◆ REQUIRED ACTION
Shown below are entries with pictures; the line with "U1: NOT 74HC14" through the line with "U2 pin OUT: none -> +5V" is the span to retype exactly, and the pictures stay out.

◆ DATA TO USE

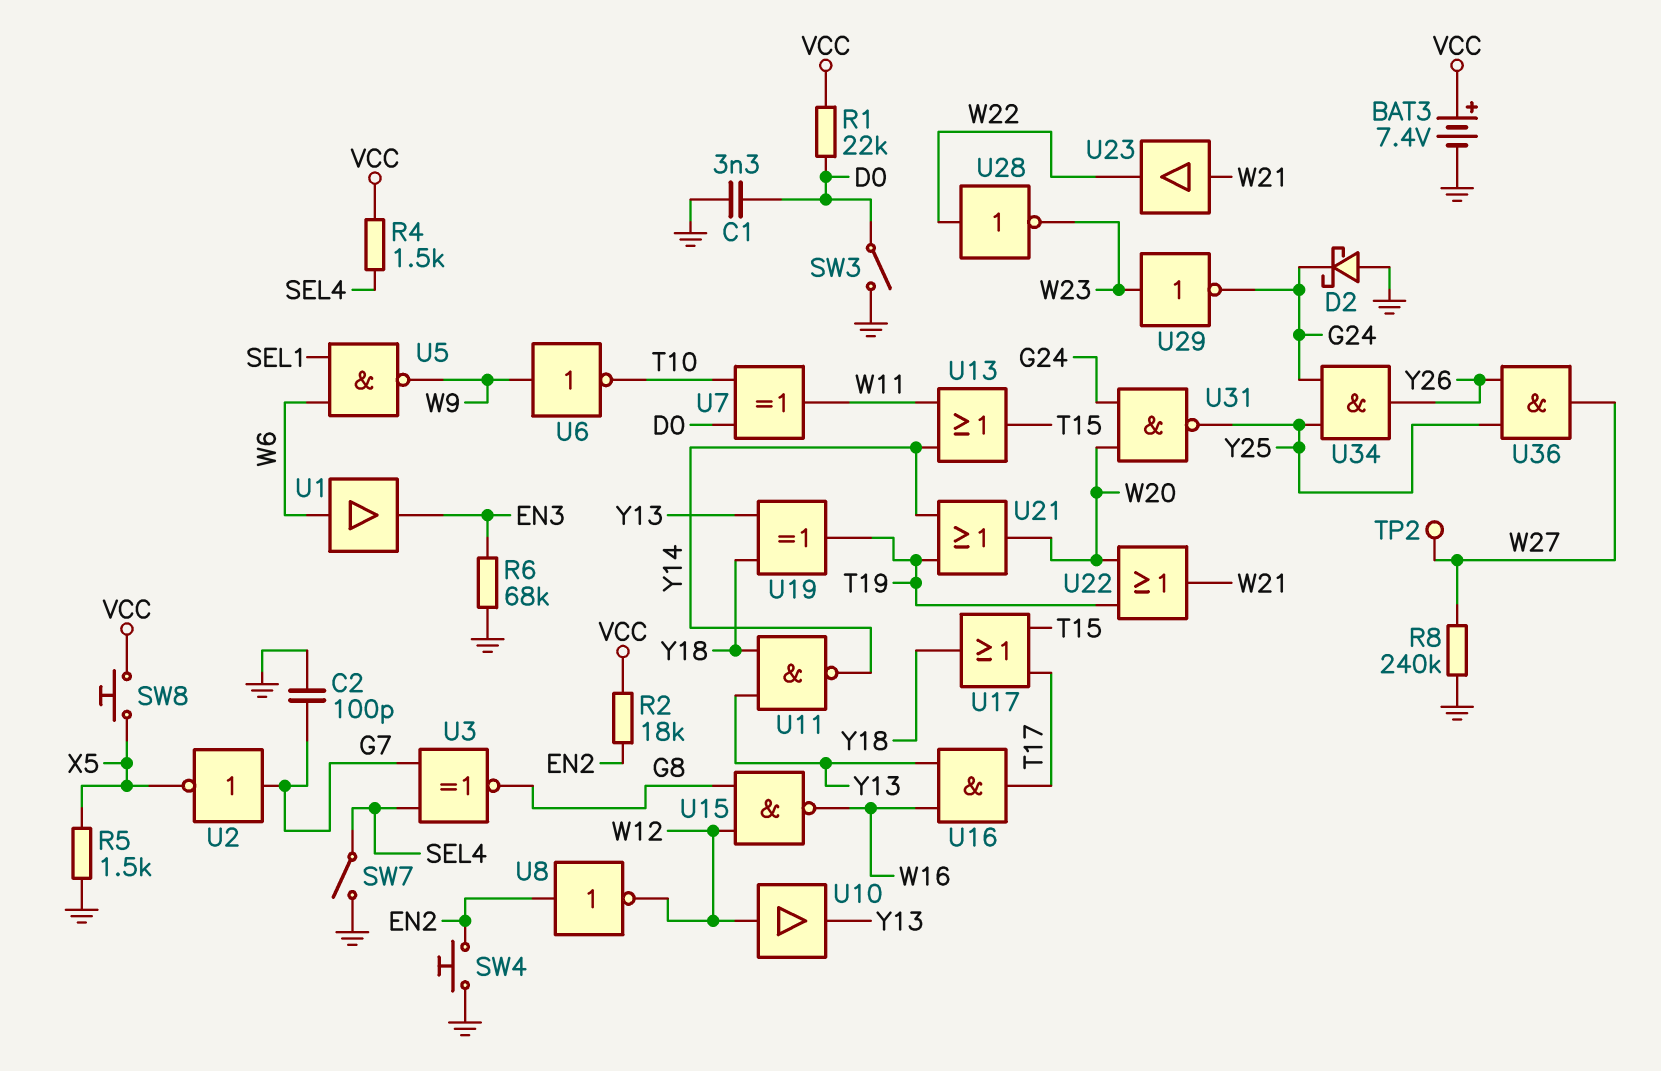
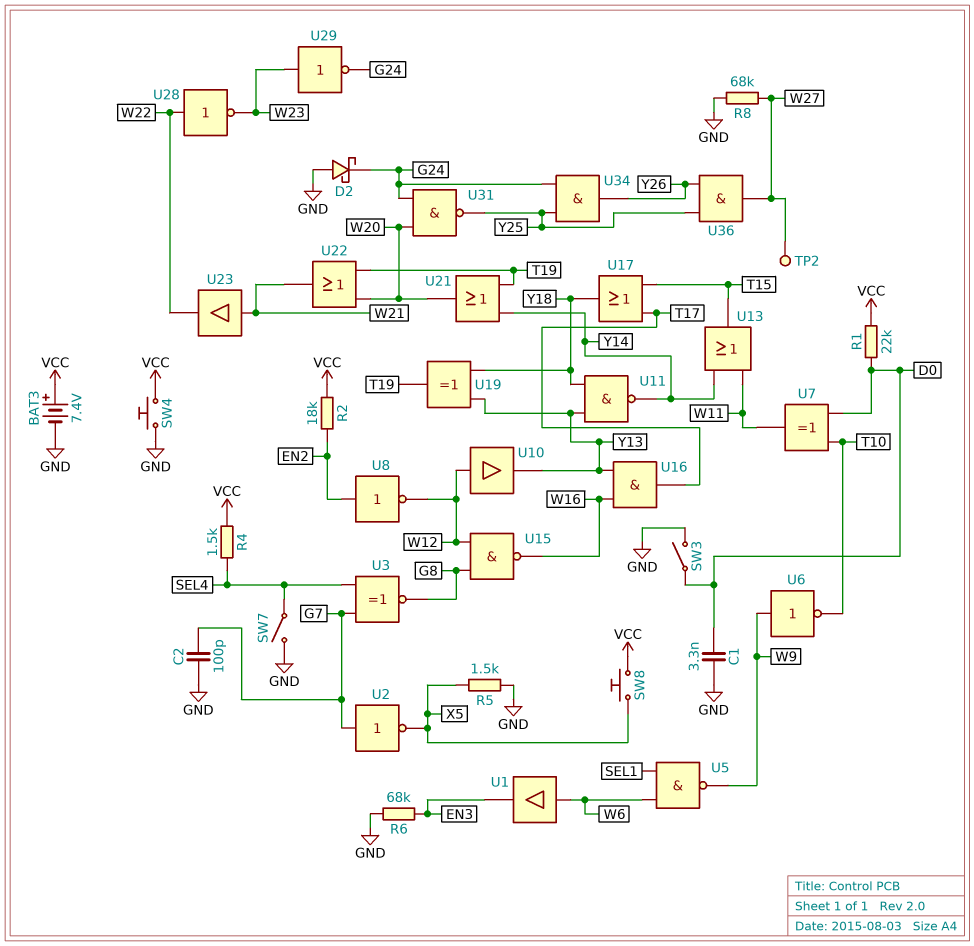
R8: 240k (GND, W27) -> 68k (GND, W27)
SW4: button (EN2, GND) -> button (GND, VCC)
...
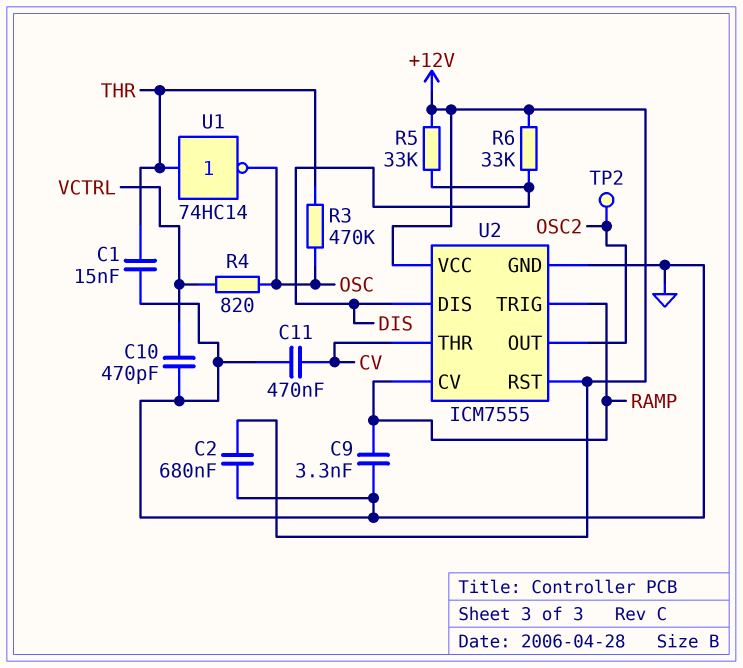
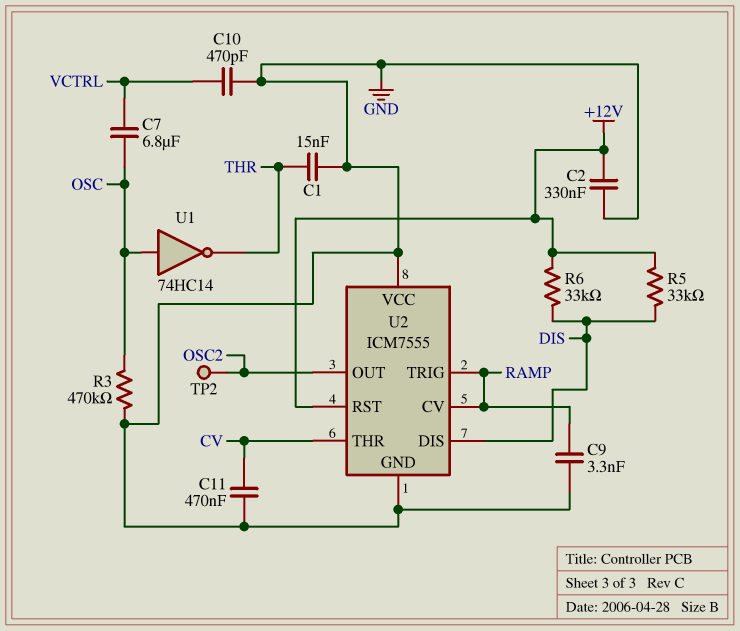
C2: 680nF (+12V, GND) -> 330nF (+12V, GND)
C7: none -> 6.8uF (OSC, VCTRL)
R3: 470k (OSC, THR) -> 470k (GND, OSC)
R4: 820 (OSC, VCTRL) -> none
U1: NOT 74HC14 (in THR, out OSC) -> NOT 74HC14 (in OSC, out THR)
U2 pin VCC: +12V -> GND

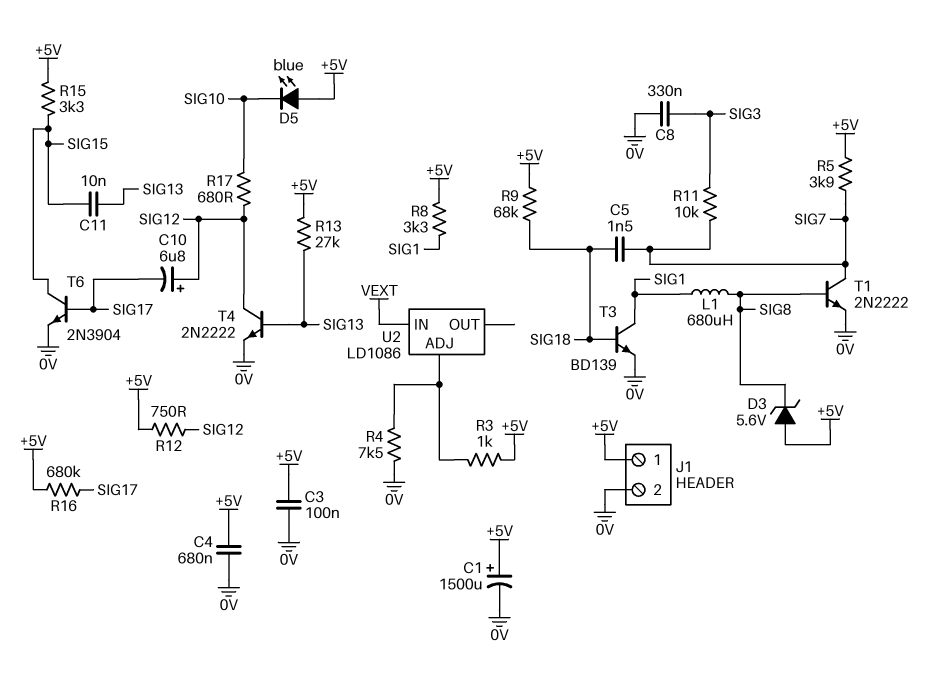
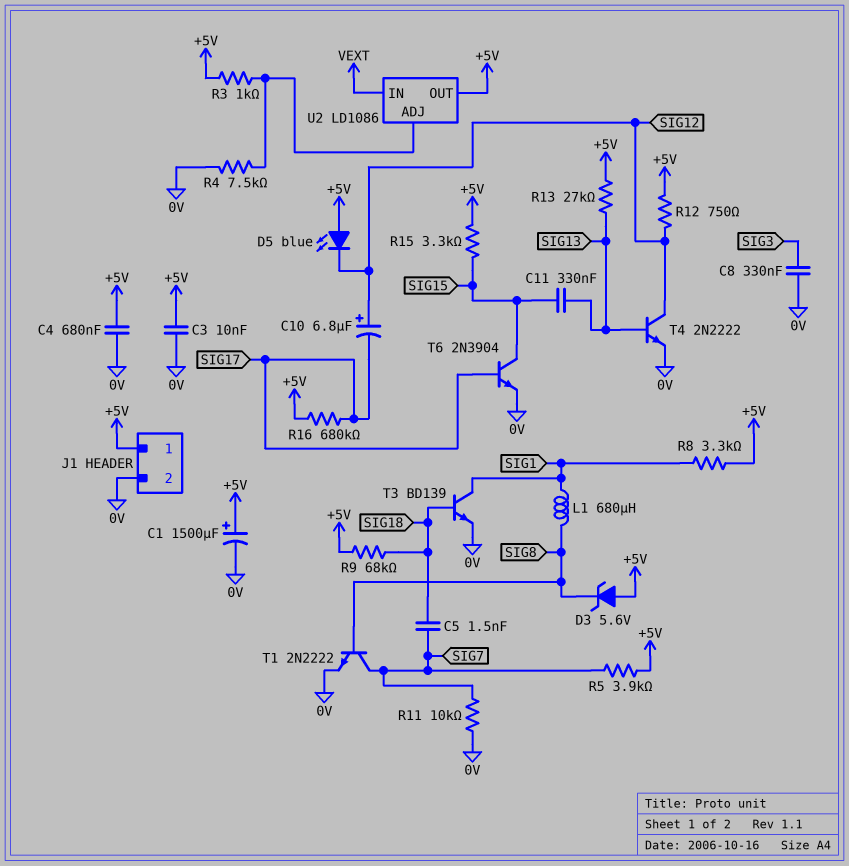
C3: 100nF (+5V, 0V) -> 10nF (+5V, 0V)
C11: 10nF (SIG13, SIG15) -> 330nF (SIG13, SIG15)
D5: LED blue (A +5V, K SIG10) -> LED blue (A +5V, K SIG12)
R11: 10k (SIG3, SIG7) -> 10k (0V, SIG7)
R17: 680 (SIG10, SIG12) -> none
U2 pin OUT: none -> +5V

◆ ANSWER BOX
U1: NOT 74HC14 (in THR, out OSC) -> NOT 74HC14 (in OSC, out THR)
U2 pin VCC: +12V -> GND

C3: 100nF (+5V, 0V) -> 10nF (+5V, 0V)
C11: 10nF (SIG13, SIG15) -> 330nF (SIG13, SIG15)
D5: LED blue (A +5V, K SIG10) -> LED blue (A +5V, K SIG12)
R11: 10k (SIG3, SIG7) -> 10k (0V, SIG7)
R17: 680 (SIG10, SIG12) -> none
U2 pin OUT: none -> +5V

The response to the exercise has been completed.